- **What you need to do**:
Could you restate all of the records below exactly, with the pictures left out?

- **Given records**:

····················

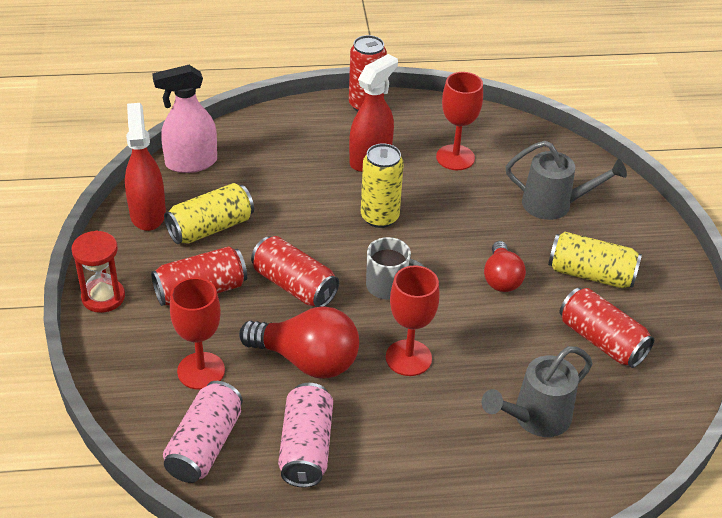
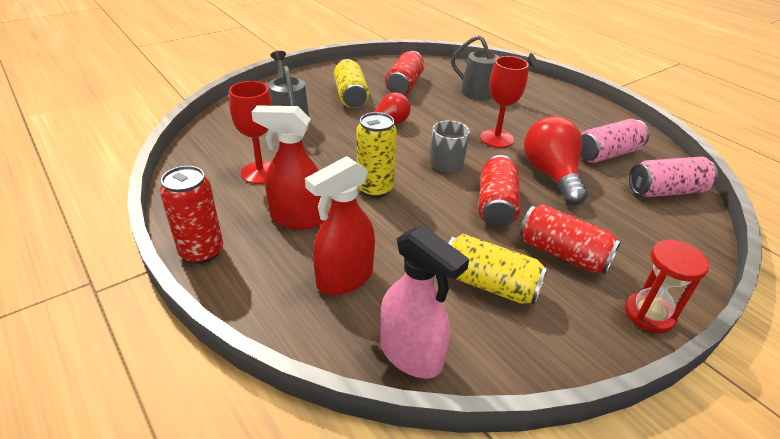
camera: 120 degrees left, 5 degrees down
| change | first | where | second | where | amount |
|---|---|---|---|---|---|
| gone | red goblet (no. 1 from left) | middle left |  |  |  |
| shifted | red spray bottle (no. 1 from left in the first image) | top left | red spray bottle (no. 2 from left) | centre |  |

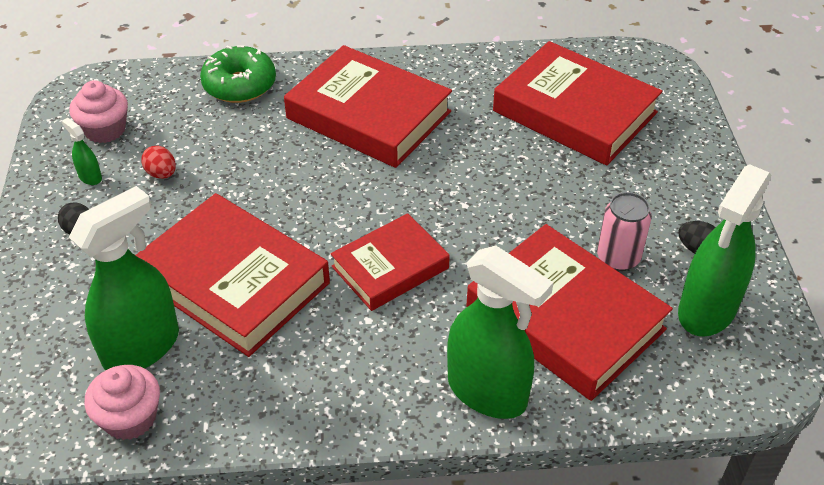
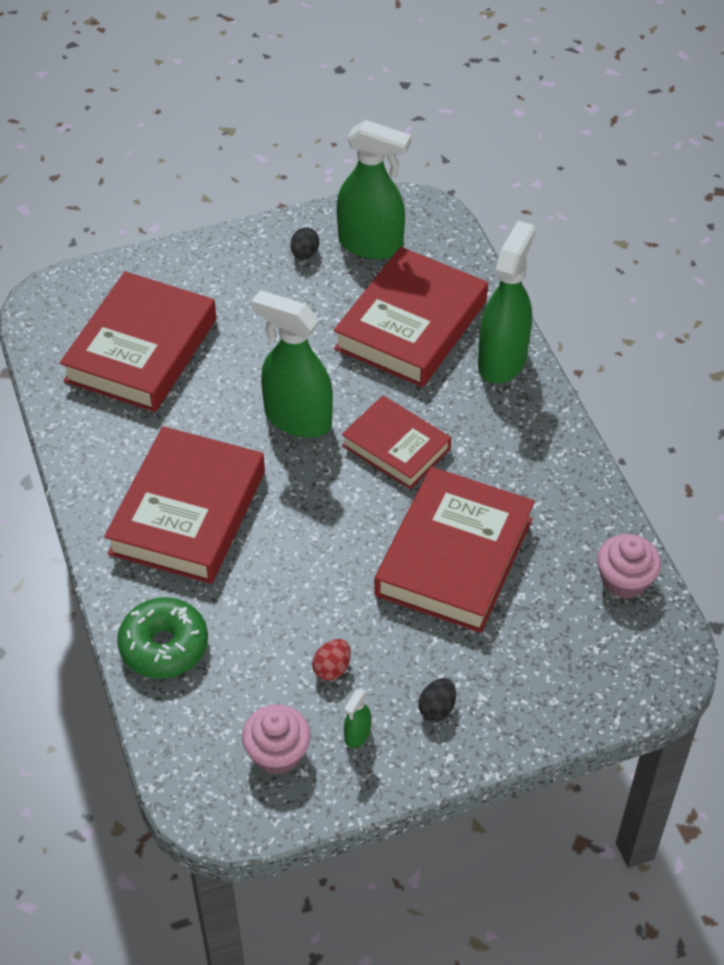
camera: 105 degrees left, 5 degrees up
| change | first | where | second | where | amount |
|---|---|---|---|---|---|
| gone | pink can | middle right |  |  |  |
| shifted | green spray bottle (no. 2 from left in the first image) | middle left | green spray bottle (no. 1 from left) | centre |  |

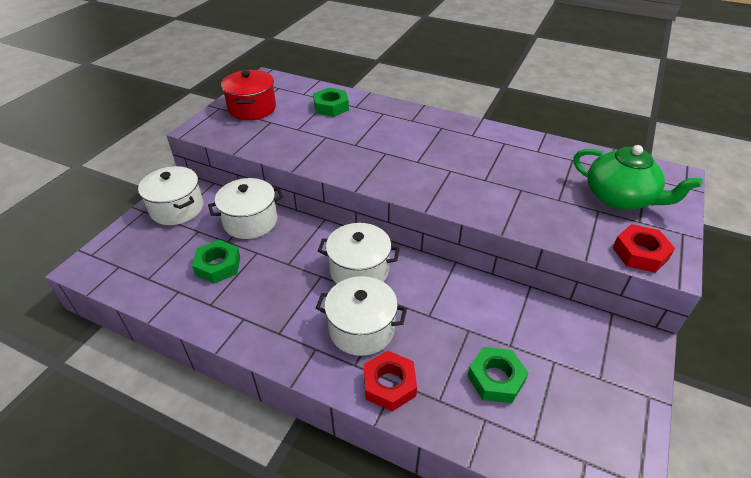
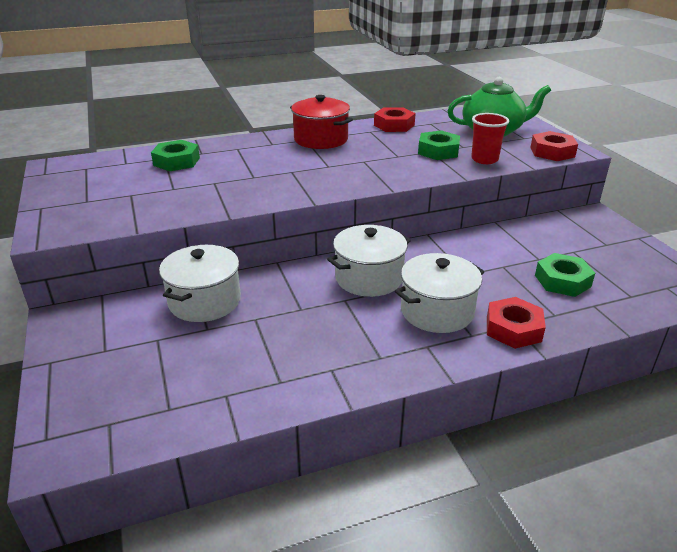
camera: 45 degrees left, 10 degrees down
| change | first | where | second | where | amount |
|---|---|---|---|---|---|
| gone | white pot (no. 1 from left) | middle left |  |  |  |
| new |  |  | red nut (no. 1 from left) | top centre |  |
| new |  |  | red cup | top right |  |
| shifted | green nut (no. 1 from left in the first image) | middle left | green nut (no. 2 from left) | top centre |  |
| shifted | red pot | top left |  | top centre |  |

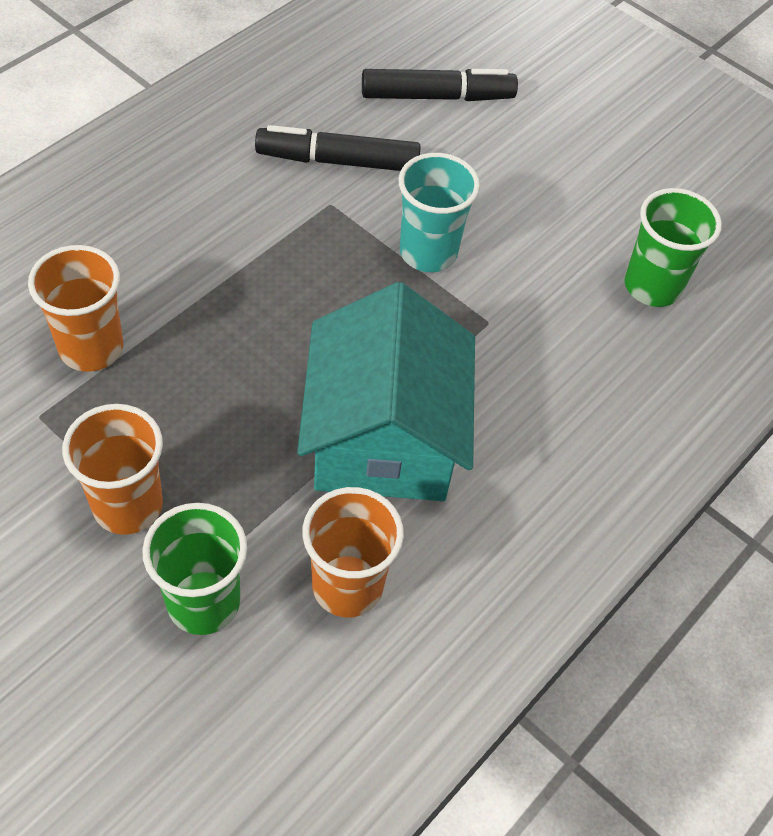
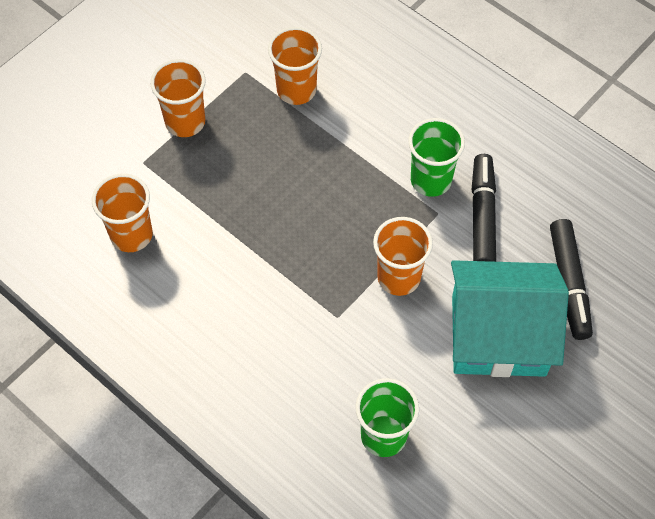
camera: 95 degrees right, 5 degrees up
| change | first | where | second | where | amount |
|---|---|---|---|---|---|
| shifted | green cup (no. 1 from left in the first image) | bottom left | green cup (no. 2 from left) | top centre |  |
| shifted | turquoise house | centre |  | middle right |  |
| repainted | turquoise cup | top centre | orange cup (no. 4 from left) | centre |  |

····················

- **Your solution**:
camera: 120 degrees left, 5 degrees down
| change | first | where | second | where | amount |
|---|---|---|---|---|---|
| gone | red goblet (no. 1 from left) | middle left |  |  |  |
| shifted | red spray bottle (no. 1 from left in the first image) | top left | red spray bottle (no. 2 from left) | centre |  |

camera: 105 degrees left, 5 degrees up
| change | first | where | second | where | amount |
|---|---|---|---|---|---|
| gone | pink can | middle right |  |  |  |
| shifted | green spray bottle (no. 2 from left in the first image) | middle left | green spray bottle (no. 1 from left) | centre |  |

camera: 45 degrees left, 10 degrees down
| change | first | where | second | where | amount |
|---|---|---|---|---|---|
| gone | white pot (no. 1 from left) | middle left |  |  |  |
| new |  |  | red nut (no. 1 from left) | top centre |  |
| new |  |  | red cup | top right |  |
| shifted | green nut (no. 1 from left in the first image) | middle left | green nut (no. 2 from left) | top centre |  |
| shifted | red pot | top left |  | top centre |  |

camera: 95 degrees right, 5 degrees up
| change | first | where | second | where | amount |
|---|---|---|---|---|---|
| shifted | green cup (no. 1 from left in the first image) | bottom left | green cup (no. 2 from left) | top centre |  |
| shifted | turquoise house | centre |  | middle right |  |
| repainted | turquoise cup | top centre | orange cup (no. 4 from left) | centre |  |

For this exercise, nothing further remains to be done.